*** Begin section ***

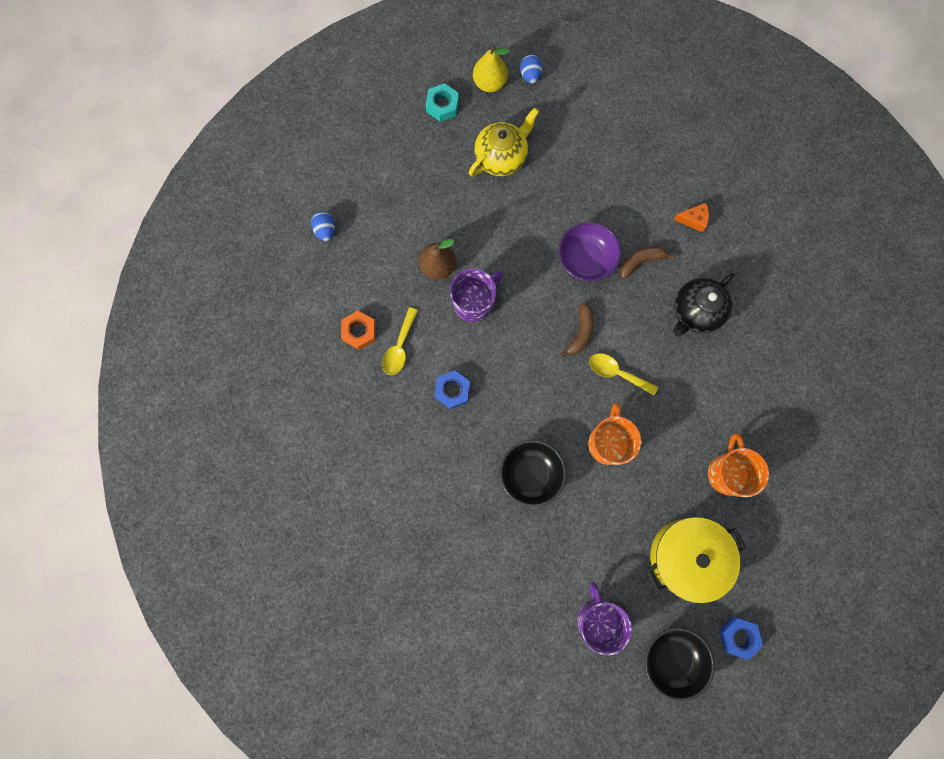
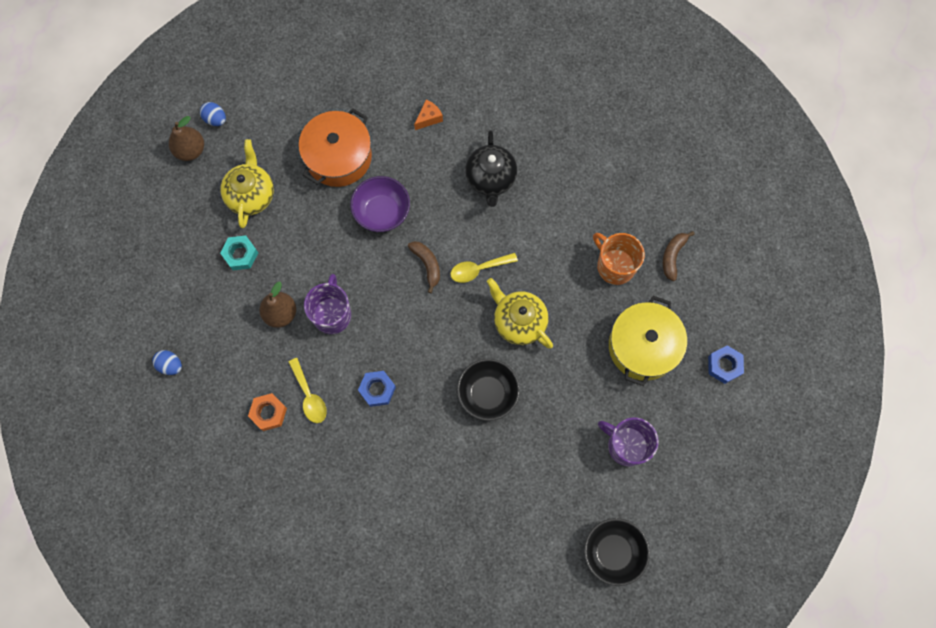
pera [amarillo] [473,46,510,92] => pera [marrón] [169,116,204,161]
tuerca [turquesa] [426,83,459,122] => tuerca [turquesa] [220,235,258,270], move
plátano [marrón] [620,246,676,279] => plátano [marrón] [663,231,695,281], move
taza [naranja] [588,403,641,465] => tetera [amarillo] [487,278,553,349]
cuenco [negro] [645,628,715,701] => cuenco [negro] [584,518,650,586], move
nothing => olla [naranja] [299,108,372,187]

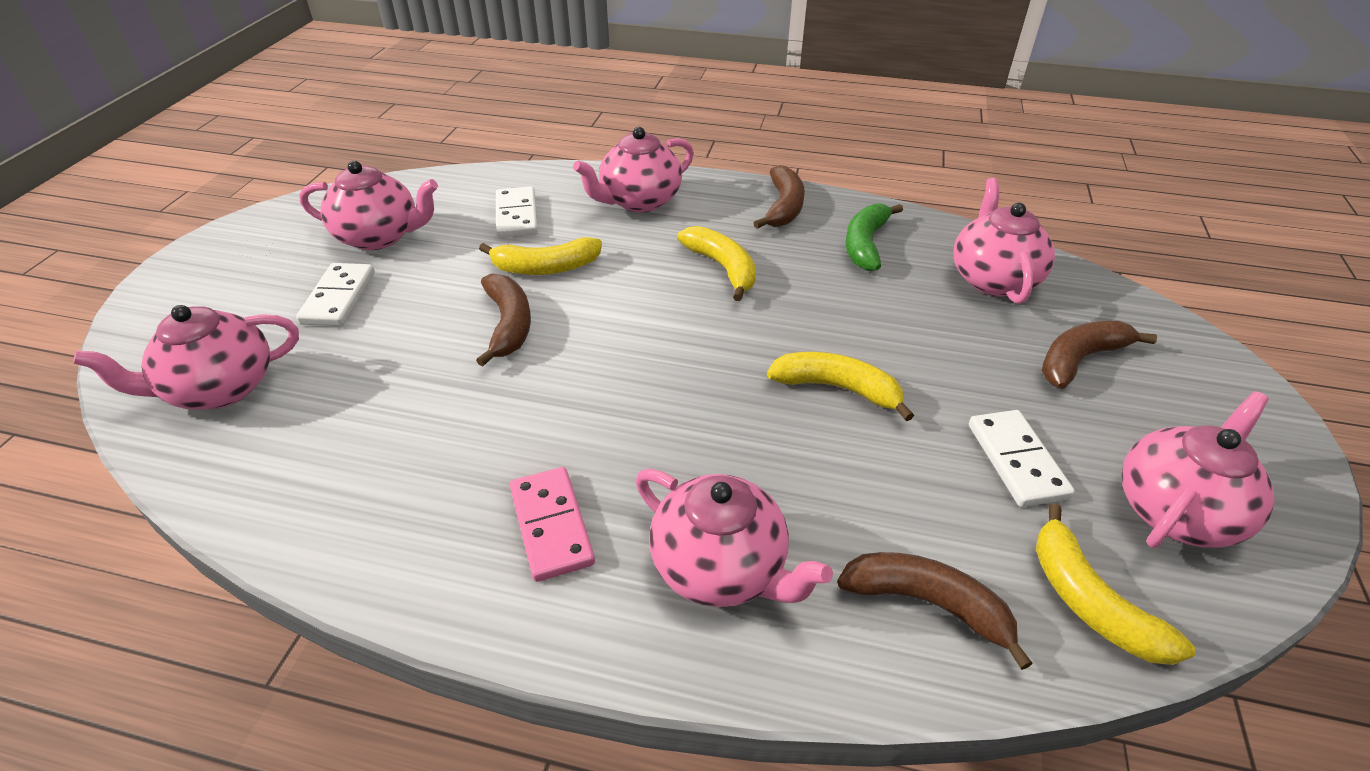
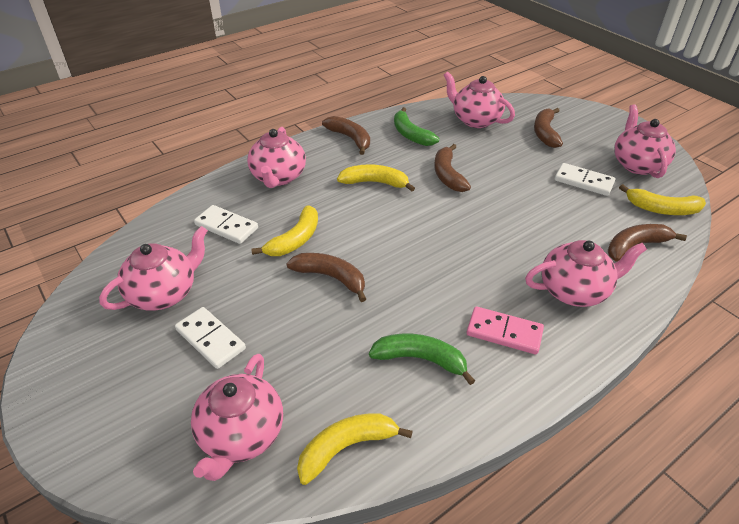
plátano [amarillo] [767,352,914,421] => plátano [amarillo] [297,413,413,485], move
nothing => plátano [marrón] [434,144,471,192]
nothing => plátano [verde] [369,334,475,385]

*** End section ***

EXERCISE PROMPT
Write out nothing but the lines from the one with "plátano [marrón] [620,246,676,279]" through the last line of the entries, exactly as they stand; pictures are not part of the copy.

WORKED SOLUTION
plátano [marrón] [620,246,676,279] => plátano [marrón] [663,231,695,281], move
taza [naranja] [588,403,641,465] => tetera [amarillo] [487,278,553,349]
cuenco [negro] [645,628,715,701] => cuenco [negro] [584,518,650,586], move
nothing => olla [naranja] [299,108,372,187]

plátano [amarillo] [767,352,914,421] => plátano [amarillo] [297,413,413,485], move
nothing => plátano [marrón] [434,144,471,192]
nothing => plátano [verde] [369,334,475,385]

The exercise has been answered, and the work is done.